WORK REQUEST. Wherever the string "image" shows up in the material below, copy that line.

DATA BELOW.
========

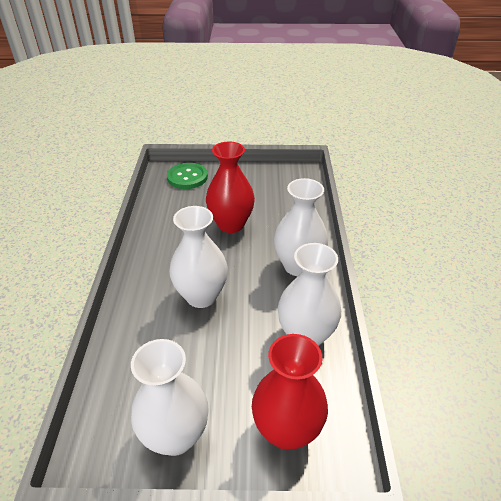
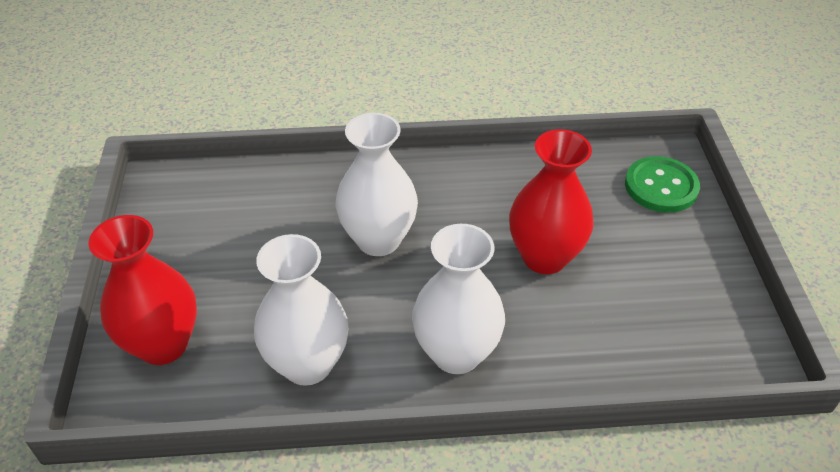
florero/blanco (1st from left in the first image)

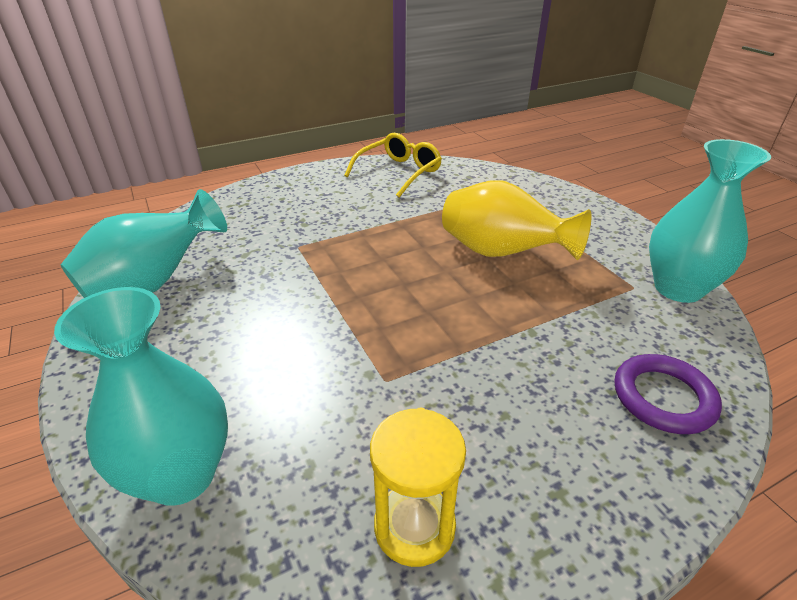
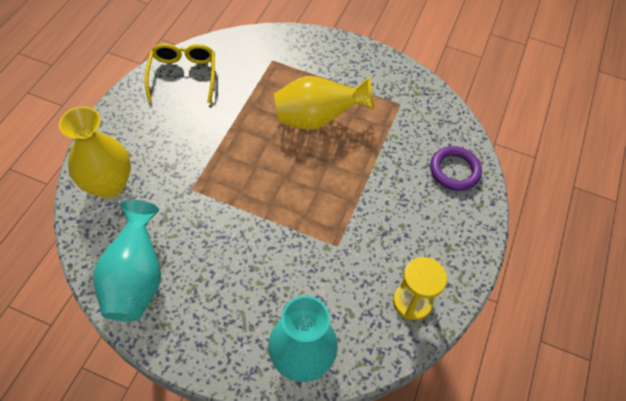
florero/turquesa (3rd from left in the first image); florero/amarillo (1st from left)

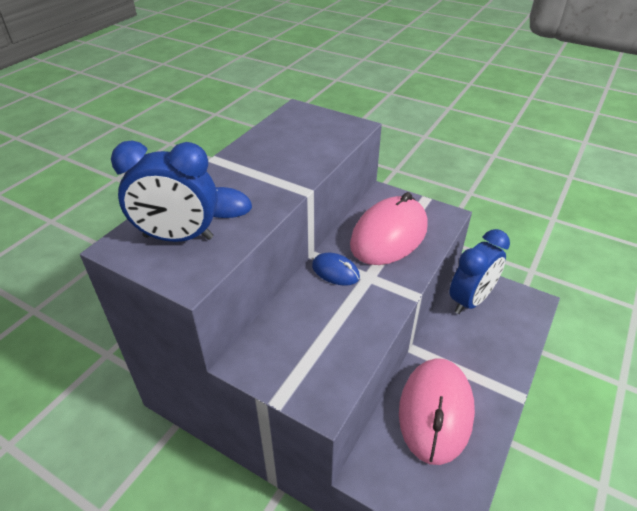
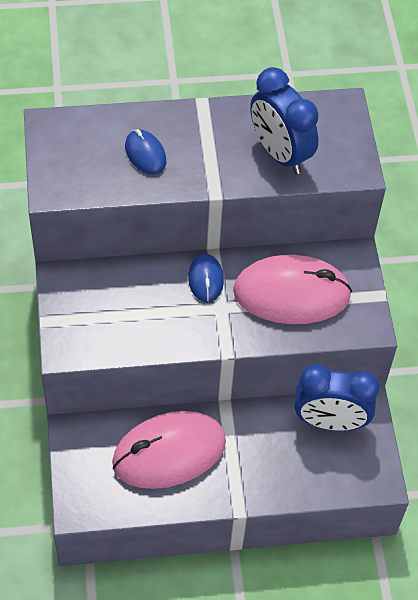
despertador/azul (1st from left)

========

TASK RESULT.
florero/blanco (1st from left in the first image)
florero/turquesa (3rd from left in the first image); florero/amarillo (1st from left)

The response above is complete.